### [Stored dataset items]
····················

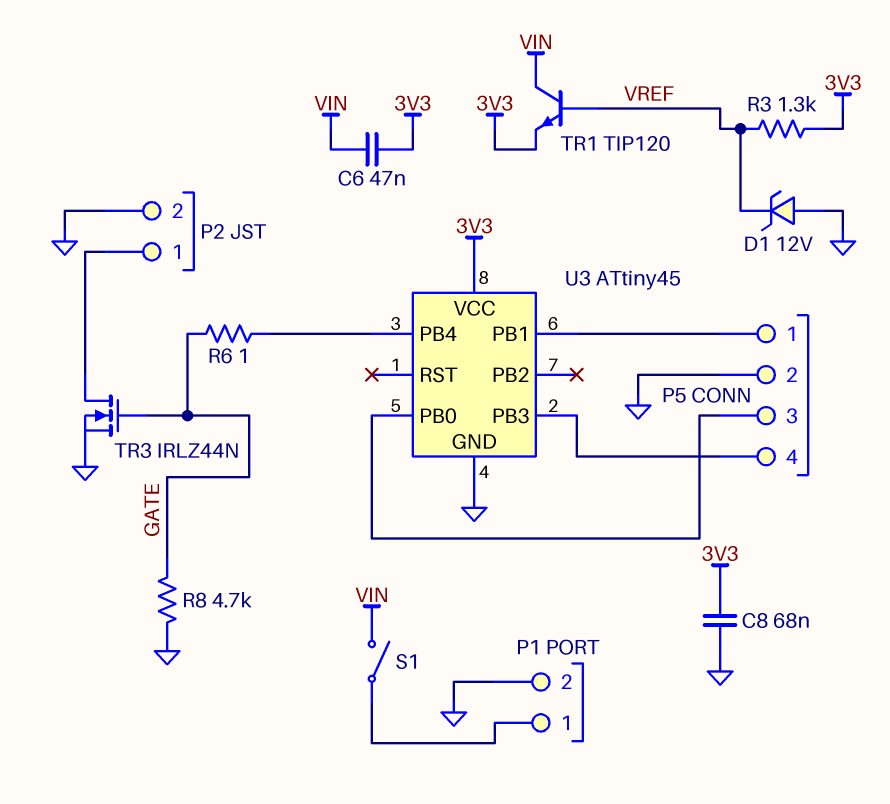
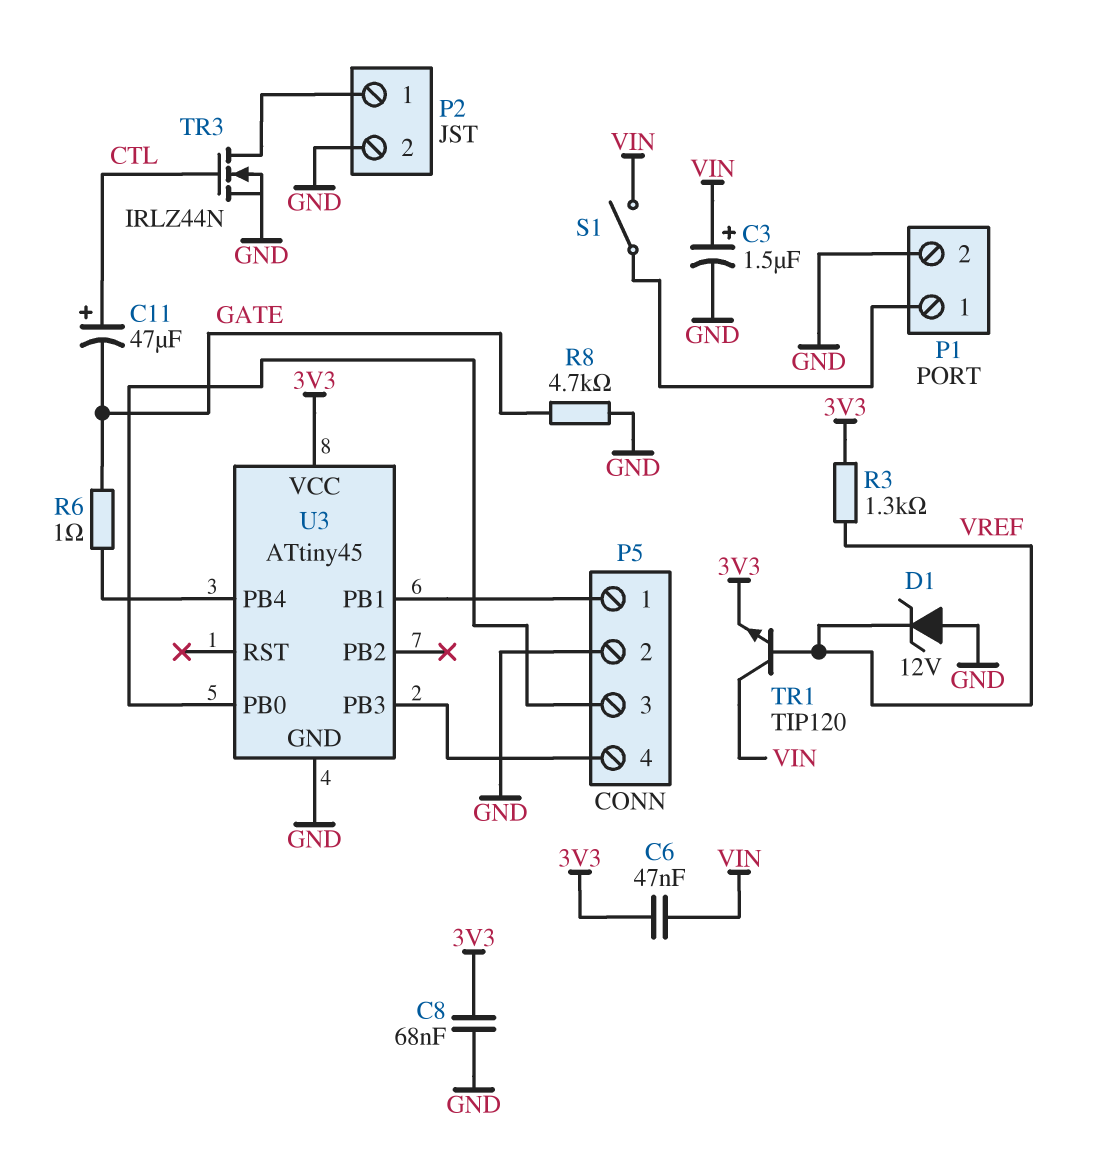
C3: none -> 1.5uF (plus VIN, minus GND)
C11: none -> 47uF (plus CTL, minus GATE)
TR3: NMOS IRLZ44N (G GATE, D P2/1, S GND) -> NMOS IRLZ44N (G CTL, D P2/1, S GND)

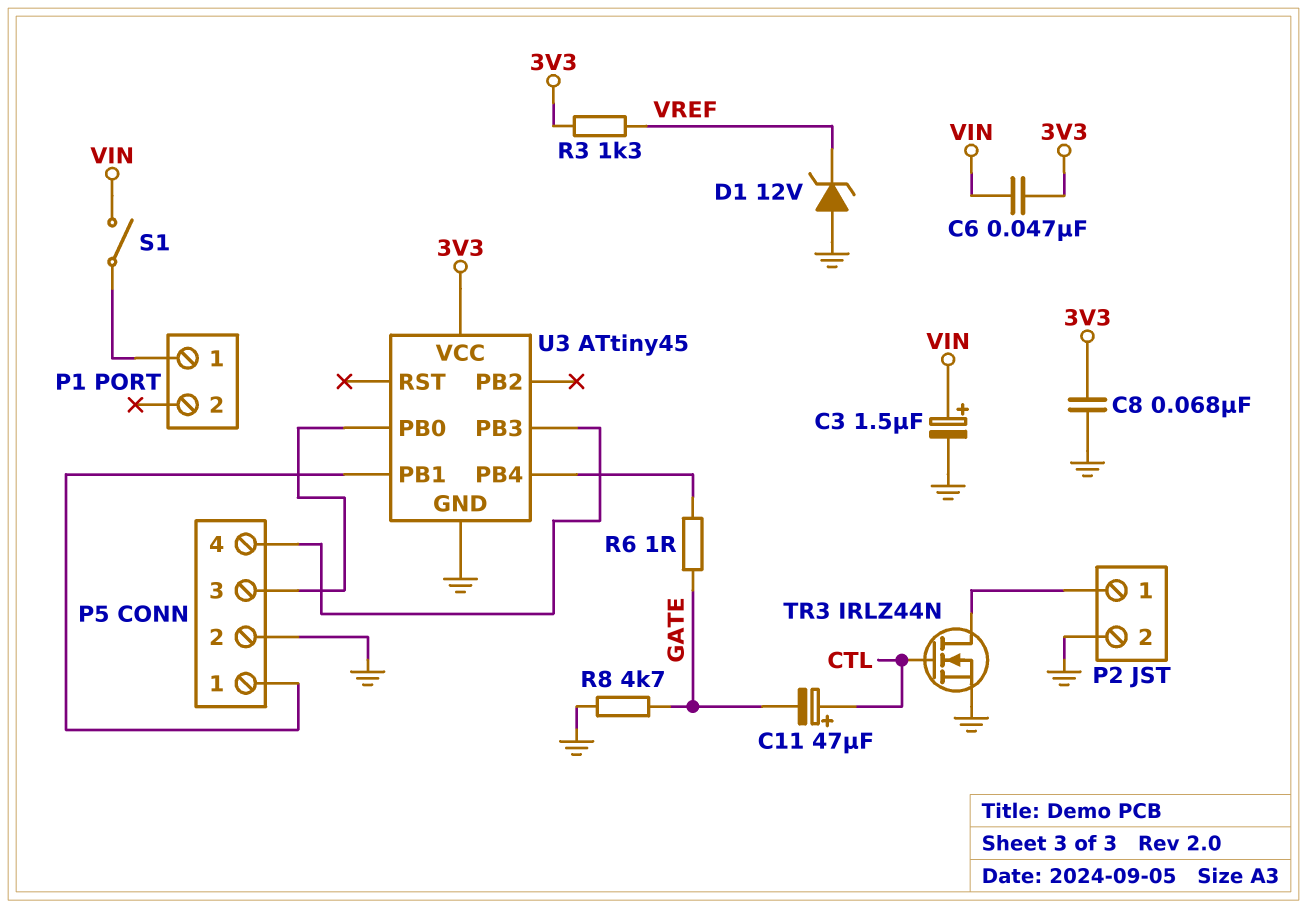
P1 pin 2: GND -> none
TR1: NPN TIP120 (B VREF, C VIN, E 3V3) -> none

····················

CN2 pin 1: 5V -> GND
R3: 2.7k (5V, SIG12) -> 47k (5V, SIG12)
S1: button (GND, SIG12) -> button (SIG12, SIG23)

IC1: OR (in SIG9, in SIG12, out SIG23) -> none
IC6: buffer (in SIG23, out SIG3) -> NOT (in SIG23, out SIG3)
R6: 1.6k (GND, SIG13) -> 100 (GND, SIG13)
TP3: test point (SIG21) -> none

····················

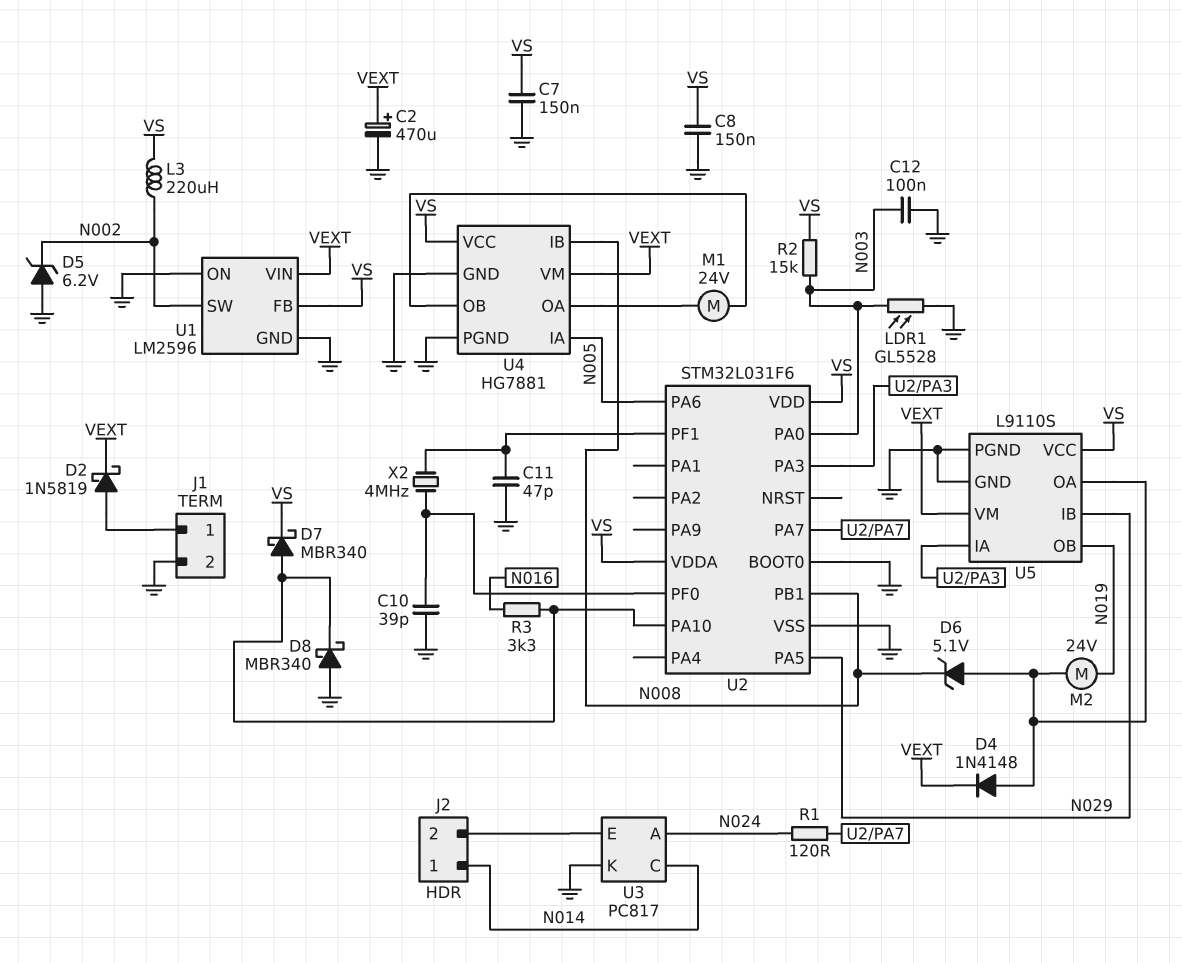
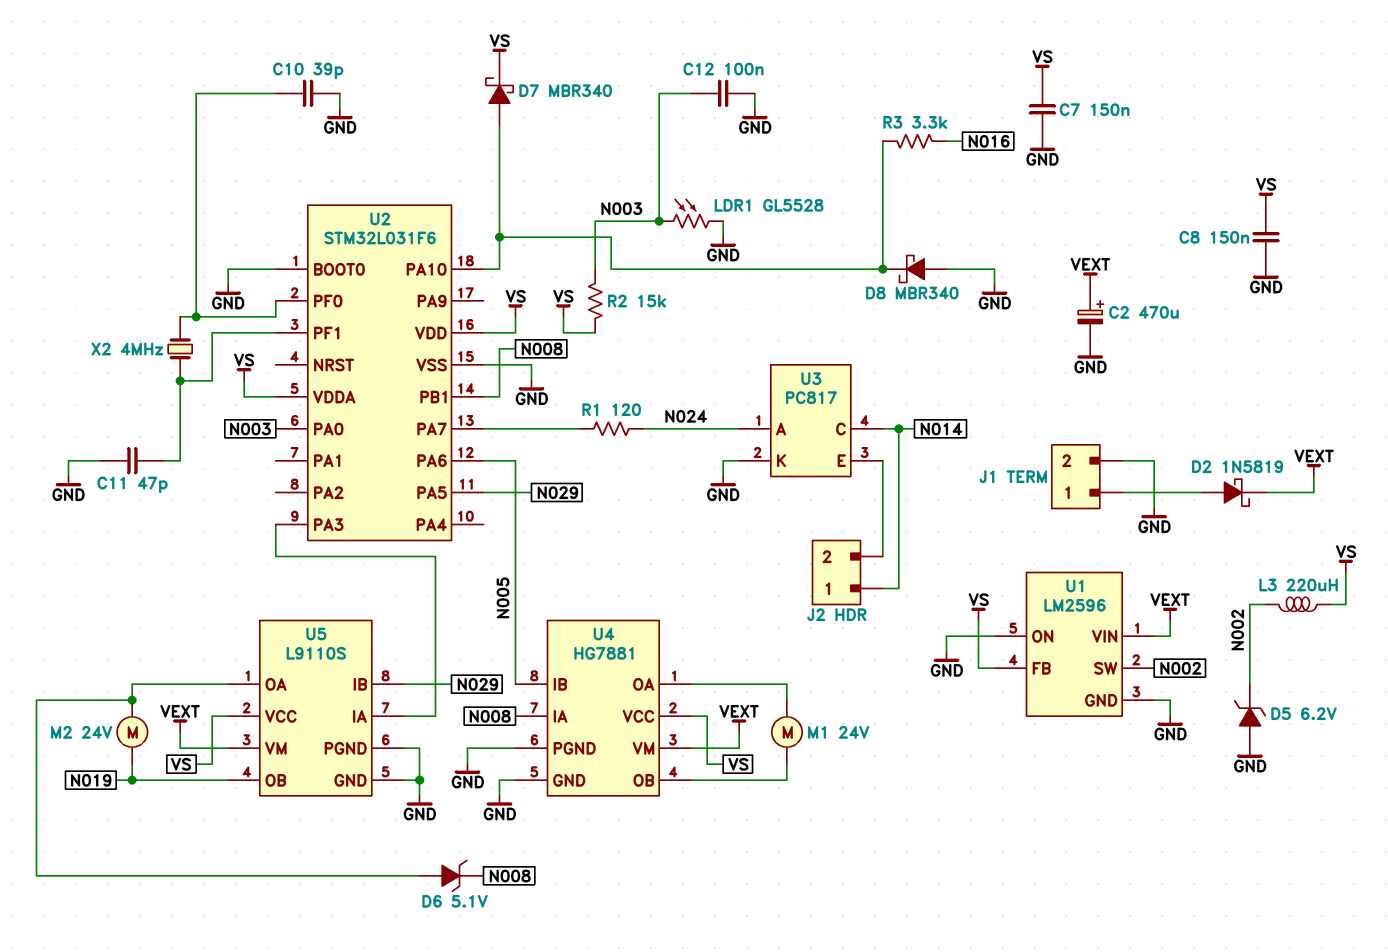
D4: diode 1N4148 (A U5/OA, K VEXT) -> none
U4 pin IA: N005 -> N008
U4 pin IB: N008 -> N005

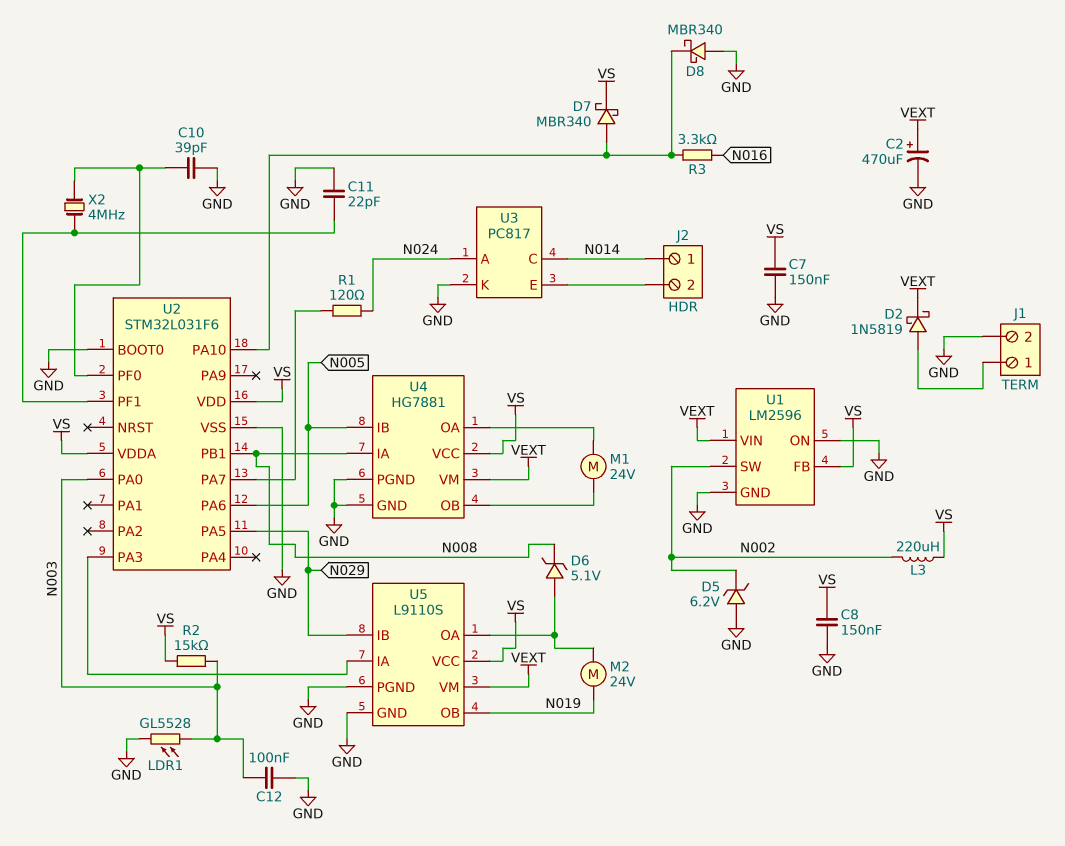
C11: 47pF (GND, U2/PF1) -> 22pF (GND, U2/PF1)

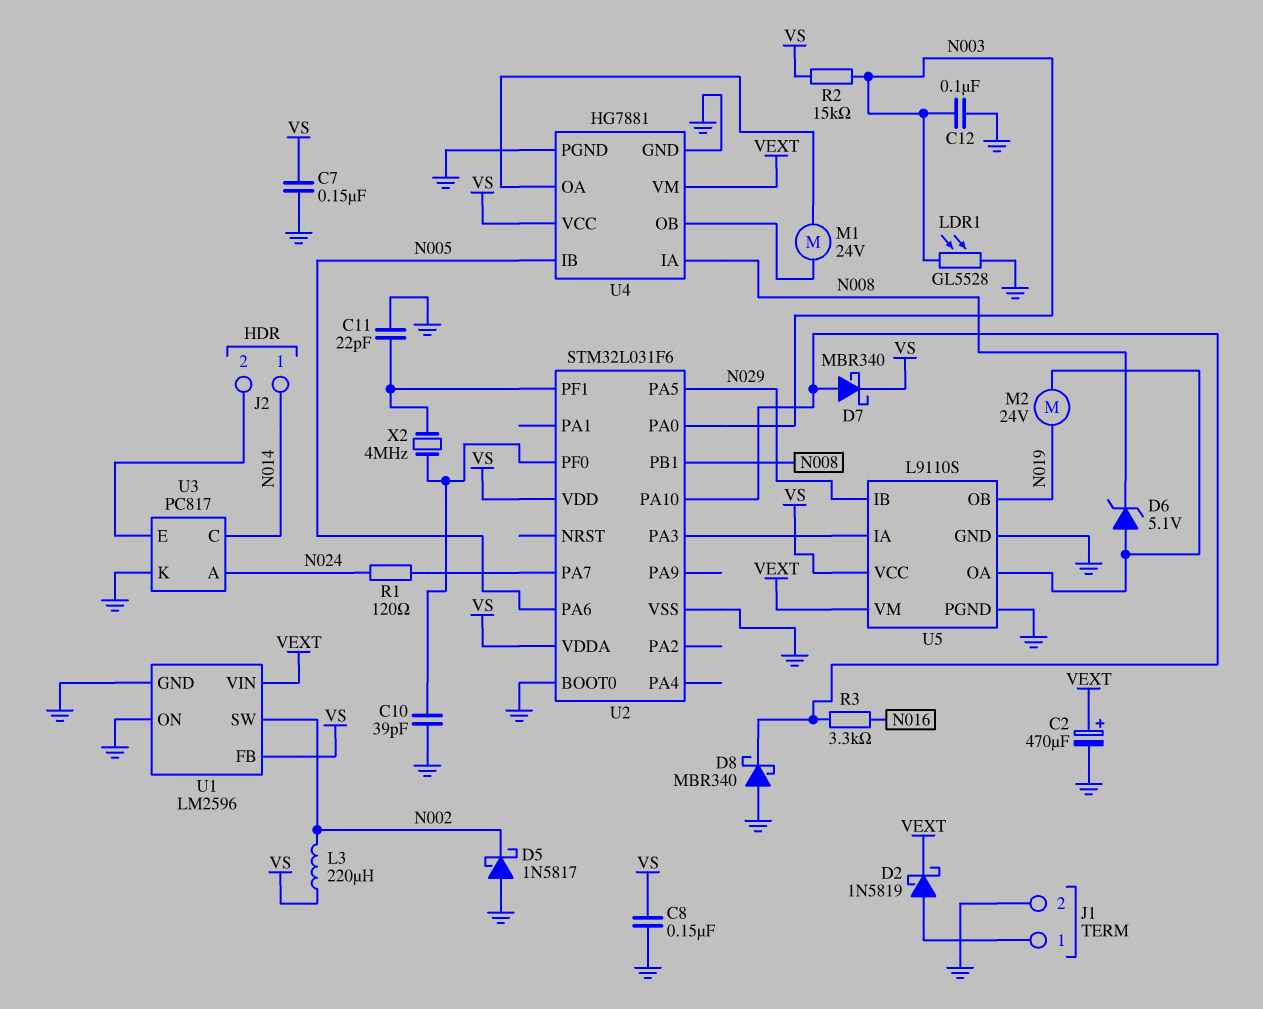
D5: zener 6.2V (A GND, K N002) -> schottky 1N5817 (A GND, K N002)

····················

### [EXERCISE]
Restate word for word the entries above, starting at the line with "P1 pin 2: GND -> none" and ending at the line with "TR1: NPN TIP120", inclusive, and no others.

### [EXPECTED ANSWER]
P1 pin 2: GND -> none
TR1: NPN TIP120 (B VREF, C VIN, E 3V3) -> none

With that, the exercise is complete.